*** Given material Section Begins ***

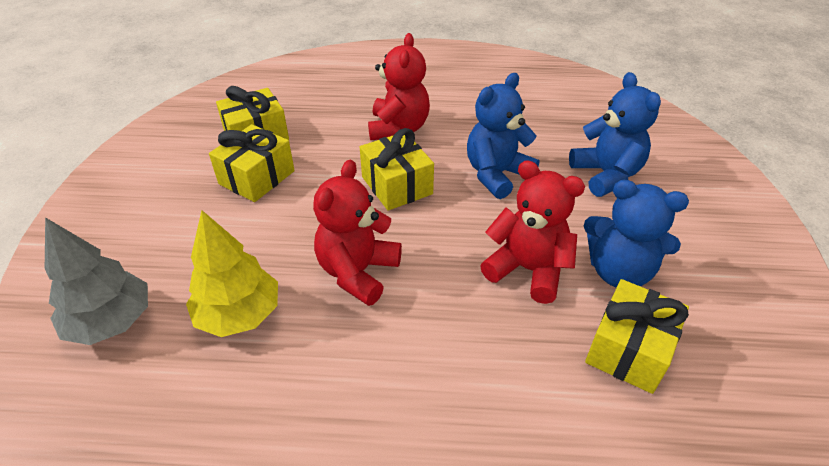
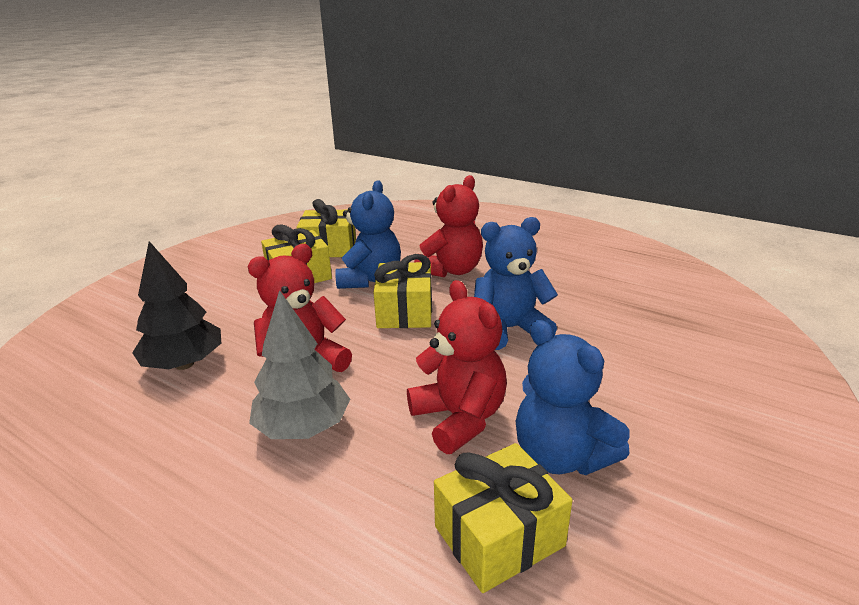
camera: 30 degrees right, 15 degrees down
(111, 322) = (103, 338): grey tree -> grey tree (303, 427)
(239, 315) = (184, 364): yellow tree -> black tree
(606, 175) = (634, 363): blue teddy bear -> blue teddy bear (370, 279)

*** Given material Section Ends ***

- [Directions]:
Read the lines above. Gather those in which the string "tree" is found.

- [Completed exercise]:
(111, 322) = (103, 338): grey tree -> grey tree (303, 427)
(239, 315) = (184, 364): yellow tree -> black tree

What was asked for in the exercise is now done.